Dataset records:
************

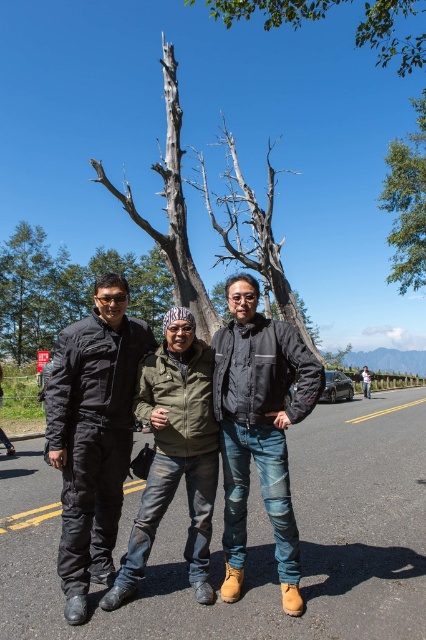
You are a photographer trying to capture a group photo of the three people in the image. You want to ensure that both the green matte jacket at center and the denim jacket at center are clearly visible in the frame. Given their sizes, which jacket should you focus on positioning closer to the camera to ensure both are equally visible?

The green matte jacket at center occupies less space than the denim jacket at center. To make both jackets equally visible, you should position the green matte jacket at center closer to the camera since it is smaller and needs to be magnified to match the visibility of the larger denim jacket at center.

You are a photographer trying to capture a group photo of the three people in the scene. You want to ensure that the green leafy tree at upper center and the denim jacket at center are both clearly visible in the frame. Based on their sizes, which object might require you to adjust your camera angle to include it fully?

The green leafy tree at upper center might be wider than the denim jacket at center, so you may need to adjust your camera angle to ensure the entire tree is captured in the frame.

You are a photographer trying to capture the green matte jacket at center and denim jacket at center in a single frame. Based on their positions, which jacket is higher up in the image?

The green matte jacket at center is above denim jacket at center, so the green matte jacket at center is higher up in the image.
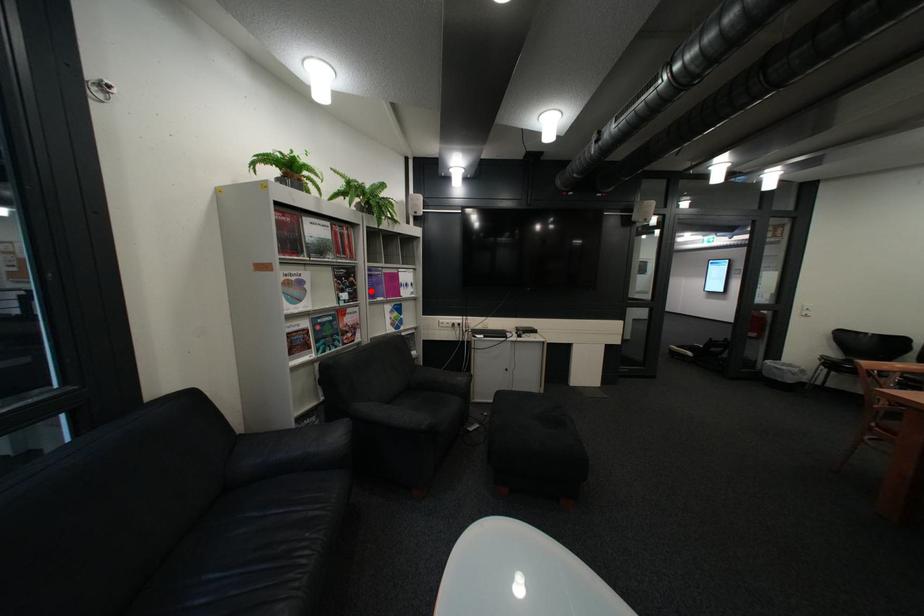
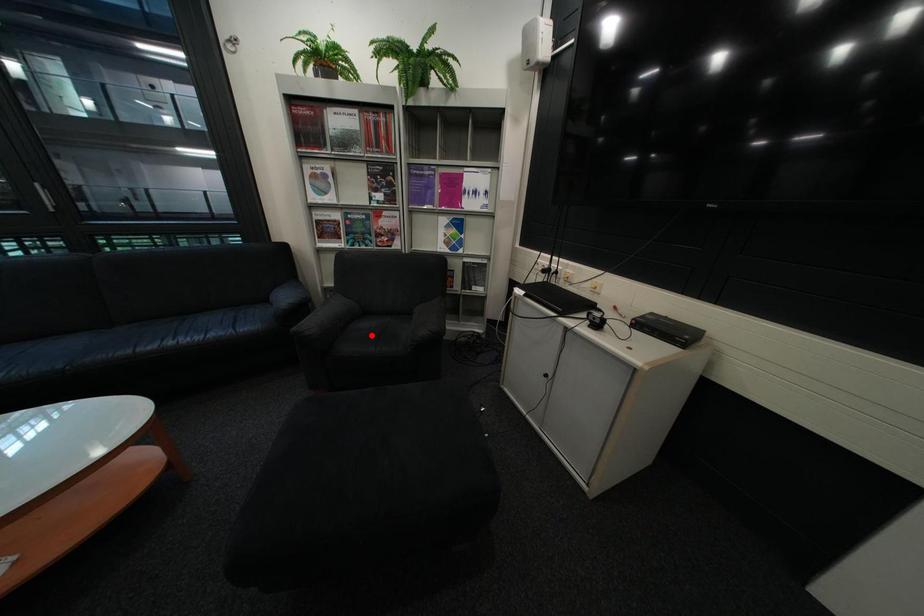
I am providing you with two images of the same scene from different viewpoints. A red point is marked on the first image and another point is marked on the second image. Does the point marked in image1 correspond to the same location as the one in image2?

No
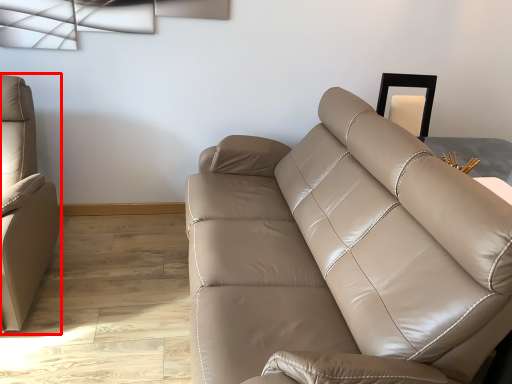
Question: From the image's perspective, what is the correct spatial positioning of studio couch (annotated by the red box) in reference to studio couch?

Choices:
 (A) above
 (B) below

Answer: (A)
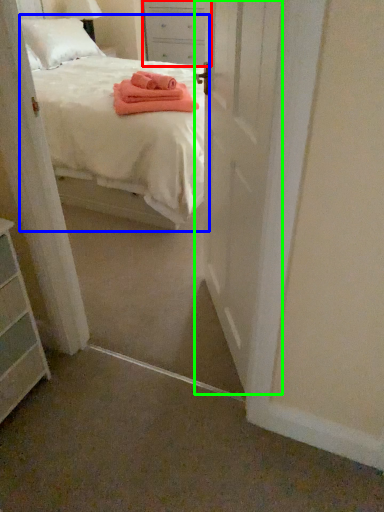
Question: Which object is the closest to the nightstand (highlighted by a red box)? Choose among these: bed (highlighted by a blue box) or door (highlighted by a green box).

Choices:
 (A) bed
 (B) door

Answer: (A)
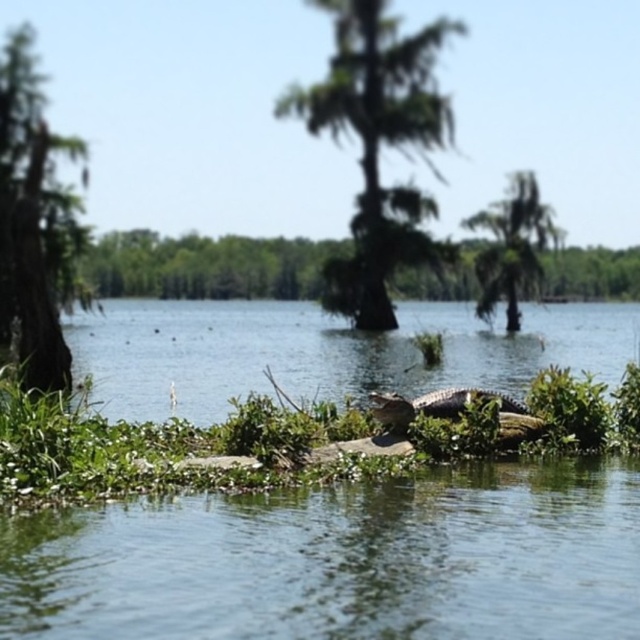
You are a kayaker planning to navigate through the scene. You see the greenish water at center and the green leafy tree at upper right. Which one would you prioritize for your route planning, and why?

The greenish water at center should be prioritized for route planning because it has a larger size compared to the green leafy tree at upper right, indicating it might be the main navigable area.

You are a kayaker planning to navigate through the greenish water at center and the green rough bark tree at left. Based on the scene, which object is shorter?

The greenish water at center has a lesser height compared to the green rough bark tree at left, so the greenish water at center is shorter.

You are standing at the edge of the water and want to cross to the small island. The coordinates of the island are at point (324, 352). Is the greenish water at center located at the same point as the island?

The greenish water at center is located at point (324, 352), which matches the coordinates of the island, so yes, the greenish water at center is at the same point as the island.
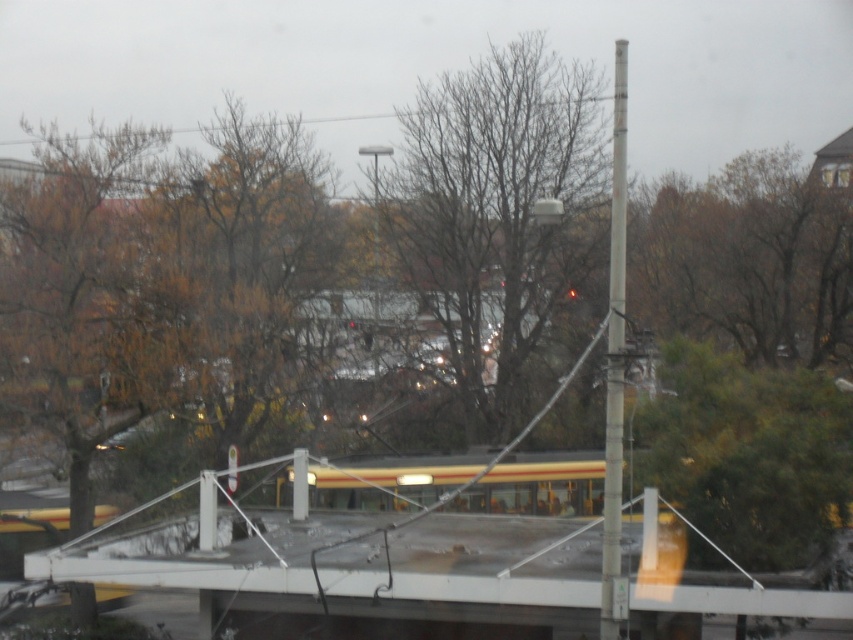
Is bare branches at center taller than yellow striped school bus at center?

Indeed, bare branches at center has a greater height compared to yellow striped school bus at center.

Between point (566, 115) and point (357, 484), which one is positioned in front?

Point (357, 484)

At what (x,y) coordinates should I click in order to perform the action: click on bare branches at center. Please return your answer as a coordinate pair (x, y). This screenshot has width=853, height=640. Looking at the image, I should click on click(498, 211).

From the picture: Who is more distant from viewer, (537, 125) or (618, 596)?

The point (537, 125) is behind.

Where is `bare branches at center`? bare branches at center is located at coordinates (498, 211).

Where is `bare branches at center`? The image size is (853, 640). bare branches at center is located at coordinates (498, 211).

How far apart are yellow striped school bus at center and metallic gray pole at right?

yellow striped school bus at center is 6.52 meters away from metallic gray pole at right.

Describe the element at coordinates (538, 486) in the screenshot. This screenshot has width=853, height=640. I see `yellow striped school bus at center` at that location.

At what (x,y) coordinates should I click in order to perform the action: click on yellow striped school bus at center. Please return your answer as a coordinate pair (x, y). This screenshot has width=853, height=640. Looking at the image, I should click on (538, 486).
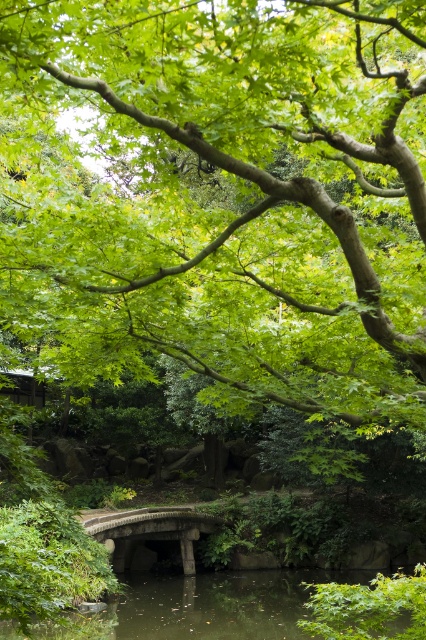
You are a hiker who wants to cross the stone bridge at center to reach the other side. However, you notice the green liquid water at center is higher than the bridge. Is the bridge still passable?

The green liquid water at center is taller than the stone bridge at center, which means the water has risen above the bridge. Therefore, the bridge is submerged and not passable.

You are planning to cross the stone bridge at center over the green liquid water at center. Considering their widths, which one is wider?

The green liquid water at center is wider than the stone bridge at center, so the water is wider.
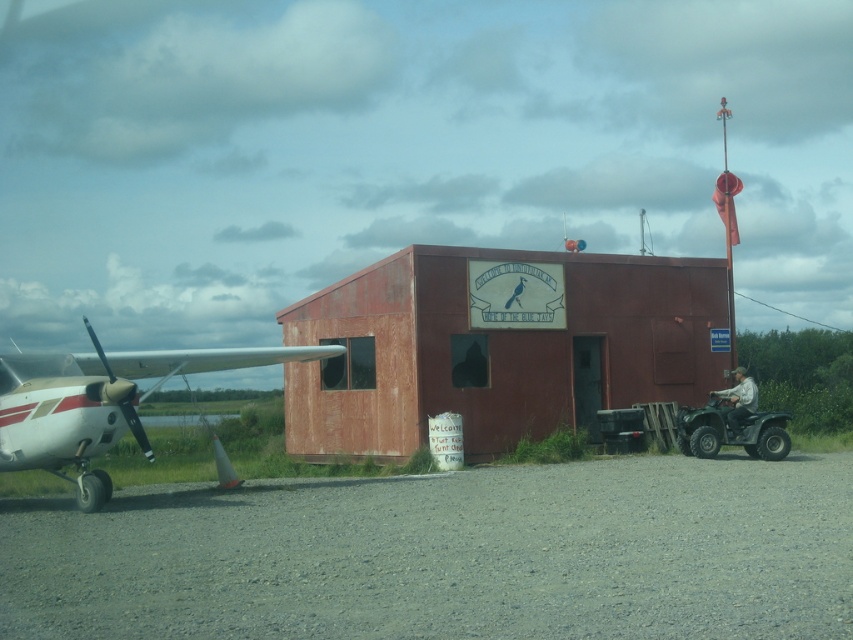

************

• **Task prompt**
Please write out all the records again, replacing "denim jacket" with "jean jacket" everywhere and changing nothing else. Leave the pictures out of your answer.

• **Result of the exercise**
You are a photographer trying to capture a group photo of the three people in the image. You want to ensure that both the green matte jacket at center and the jean jacket at center are clearly visible in the frame. Given their sizes, which jacket should you focus on positioning closer to the camera to ensure both are equally visible?

The green matte jacket at center occupies less space than the jean jacket at center. To make both jackets equally visible, you should position the green matte jacket at center closer to the camera since it is smaller and needs to be magnified to match the visibility of the larger jean jacket at center.

You are a photographer trying to capture a group photo of the three people in the scene. You want to ensure that the green leafy tree at upper center and the jean jacket at center are both clearly visible in the frame. Based on their sizes, which object might require you to adjust your camera angle to include it fully?

The green leafy tree at upper center might be wider than the jean jacket at center, so you may need to adjust your camera angle to ensure the entire tree is captured in the frame.

You are a photographer trying to capture the green matte jacket at center and jean jacket at center in a single frame. Based on their positions, which jacket is higher up in the image?

The green matte jacket at center is above jean jacket at center, so the green matte jacket at center is higher up in the image.
I am providing you with two images of the same scene from different viewpoints. A red point is marked on the first image and another point is marked on the second image. Does the point marked in image1 correspond to the same location as the one in image2?

No
Question: From the image's perspective, what is the correct spatial positioning of studio couch (annotated by the red box) in reference to studio couch?

Choices:
 (A) above
 (B) below

Answer: (A)
Question: Which object is the closest to the nightstand (highlighted by a red box)? Choose among these: bed (highlighted by a blue box) or door (highlighted by a green box).

Choices:
 (A) bed
 (B) door

Answer: (A)
You are a kayaker planning to navigate through the scene. You see the greenish water at center and the green leafy tree at upper right. Which one would you prioritize for your route planning, and why?

The greenish water at center should be prioritized for route planning because it has a larger size compared to the green leafy tree at upper right, indicating it might be the main navigable area.

You are a kayaker planning to navigate through the greenish water at center and the green rough bark tree at left. Based on the scene, which object is shorter?

The greenish water at center has a lesser height compared to the green rough bark tree at left, so the greenish water at center is shorter.

You are standing at the edge of the water and want to cross to the small island. The coordinates of the island are at point (324, 352). Is the greenish water at center located at the same point as the island?

The greenish water at center is located at point (324, 352), which matches the coordinates of the island, so yes, the greenish water at center is at the same point as the island.
Is bare branches at center taller than yellow striped school bus at center?

Indeed, bare branches at center has a greater height compared to yellow striped school bus at center.

Between point (566, 115) and point (357, 484), which one is positioned in front?

Point (357, 484)

At what (x,y) coordinates should I click in order to perform the action: click on bare branches at center. Please return your answer as a coordinate pair (x, y). This screenshot has width=853, height=640. Looking at the image, I should click on click(498, 211).

From the picture: Who is more distant from viewer, (537, 125) or (618, 596)?

The point (537, 125) is behind.

Where is `bare branches at center`? bare branches at center is located at coordinates (498, 211).

Where is `bare branches at center`? The image size is (853, 640). bare branches at center is located at coordinates (498, 211).

How far apart are yellow striped school bus at center and metallic gray pole at right?

yellow striped school bus at center is 6.52 meters away from metallic gray pole at right.

Describe the element at coordinates (538, 486) in the screenshot. This screenshot has width=853, height=640. I see `yellow striped school bus at center` at that location.

At what (x,y) coordinates should I click in order to perform the action: click on yellow striped school bus at center. Please return your answer as a coordinate pair (x, y). This screenshot has width=853, height=640. Looking at the image, I should click on (538, 486).
You are a hiker who wants to cross the stone bridge at center to reach the other side. However, you notice the green liquid water at center is higher than the bridge. Is the bridge still passable?

The green liquid water at center is taller than the stone bridge at center, which means the water has risen above the bridge. Therefore, the bridge is submerged and not passable.

You are planning to cross the stone bridge at center over the green liquid water at center. Considering their widths, which one is wider?

The green liquid water at center is wider than the stone bridge at center, so the water is wider.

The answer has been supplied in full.